**RECORDS FOR PROCESSING**:
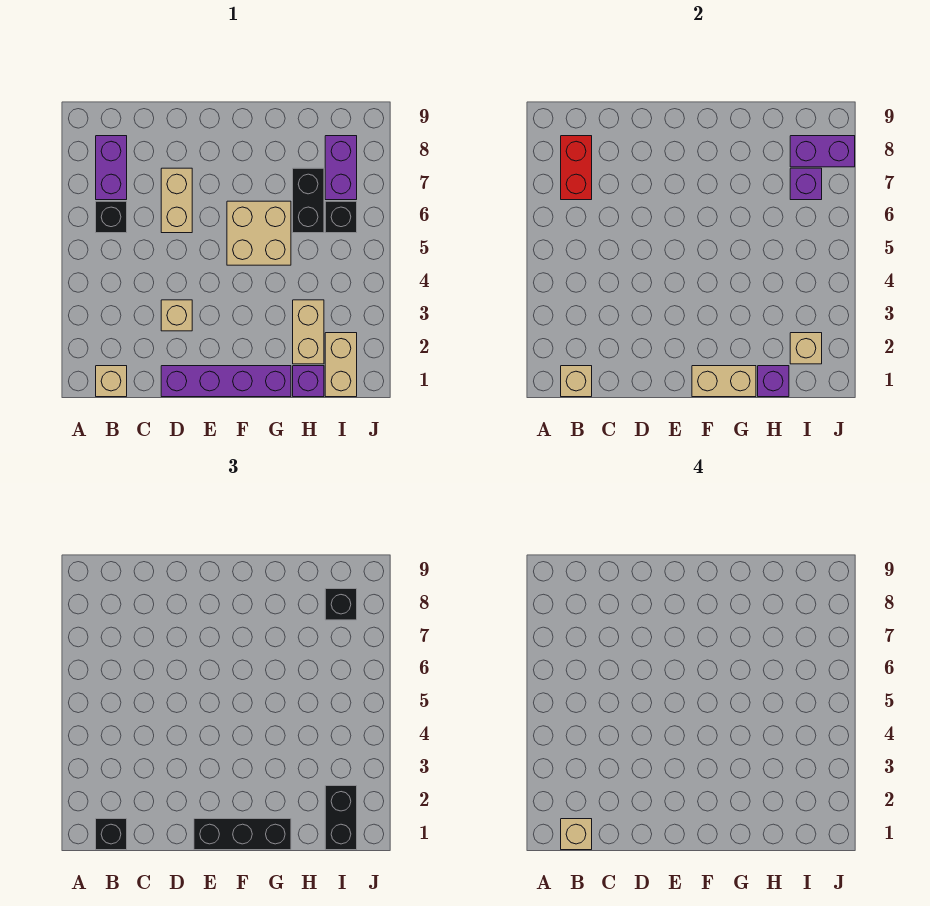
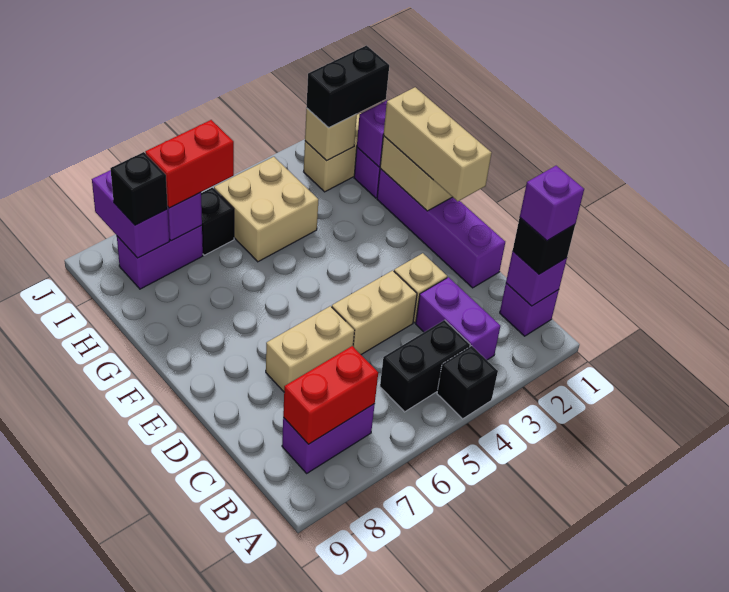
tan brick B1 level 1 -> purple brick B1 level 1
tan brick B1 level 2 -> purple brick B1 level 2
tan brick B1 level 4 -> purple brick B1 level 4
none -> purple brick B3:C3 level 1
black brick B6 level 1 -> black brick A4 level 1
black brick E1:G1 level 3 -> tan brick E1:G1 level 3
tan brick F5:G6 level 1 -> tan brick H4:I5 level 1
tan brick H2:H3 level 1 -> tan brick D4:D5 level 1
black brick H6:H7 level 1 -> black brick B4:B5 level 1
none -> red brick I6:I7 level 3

--

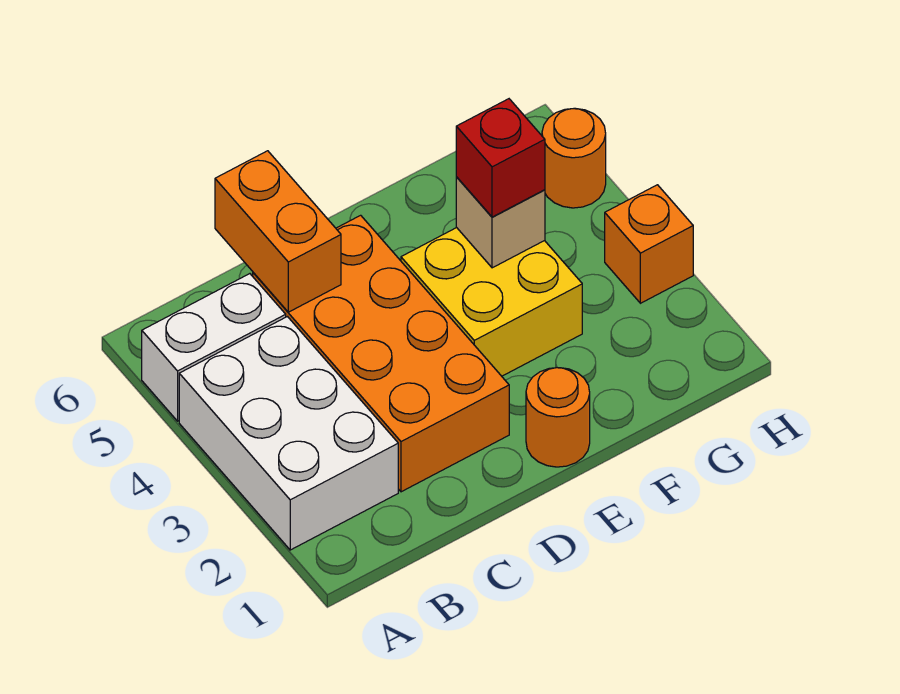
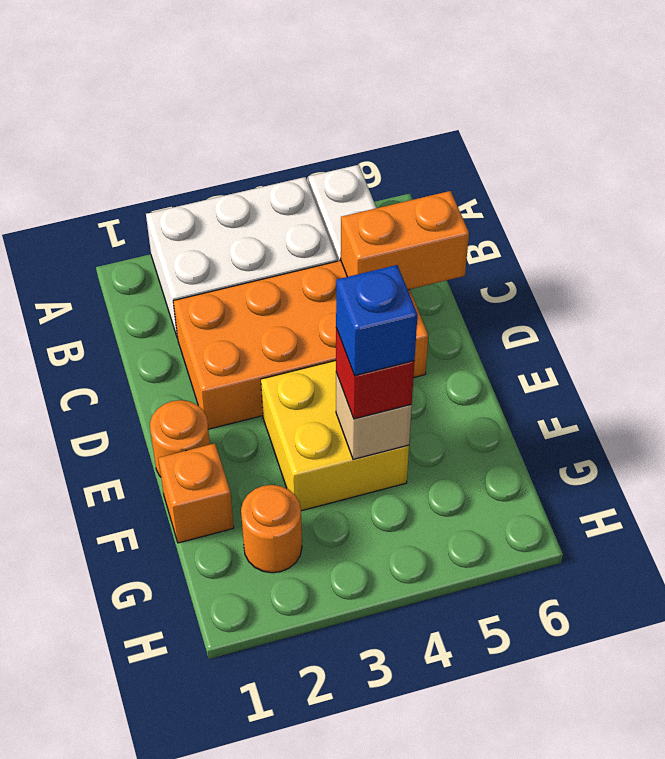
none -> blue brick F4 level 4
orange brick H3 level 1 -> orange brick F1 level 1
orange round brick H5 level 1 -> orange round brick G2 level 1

==

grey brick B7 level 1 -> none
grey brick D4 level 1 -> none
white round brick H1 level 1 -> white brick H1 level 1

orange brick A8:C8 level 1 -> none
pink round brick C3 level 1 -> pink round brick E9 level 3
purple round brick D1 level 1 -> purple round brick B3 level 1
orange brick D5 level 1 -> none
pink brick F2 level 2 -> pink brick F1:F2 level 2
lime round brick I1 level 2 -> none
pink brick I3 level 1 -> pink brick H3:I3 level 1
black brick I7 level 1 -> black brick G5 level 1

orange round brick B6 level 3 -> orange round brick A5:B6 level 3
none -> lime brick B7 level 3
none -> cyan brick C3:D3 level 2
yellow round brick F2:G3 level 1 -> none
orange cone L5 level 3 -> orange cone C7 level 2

**AIM OF THE TASK**:
Please output the lines of the listing above that fall in the stretch from the one with "tan brick B1 level 1" through the one with "none -> red brick I6:I7 level 3", exactly and only those.

**ANSWER TO THE PROBLEM**:
tan brick B1 level 1 -> purple brick B1 level 1
tan brick B1 level 2 -> purple brick B1 level 2
tan brick B1 level 4 -> purple brick B1 level 4
none -> purple brick B3:C3 level 1
black brick B6 level 1 -> black brick A4 level 1
black brick E1:G1 level 3 -> tan brick E1:G1 level 3
tan brick F5:G6 level 1 -> tan brick H4:I5 level 1
tan brick H2:H3 level 1 -> tan brick D4:D5 level 1
black brick H6:H7 level 1 -> black brick B4:B5 level 1
none -> red brick I6:I7 level 3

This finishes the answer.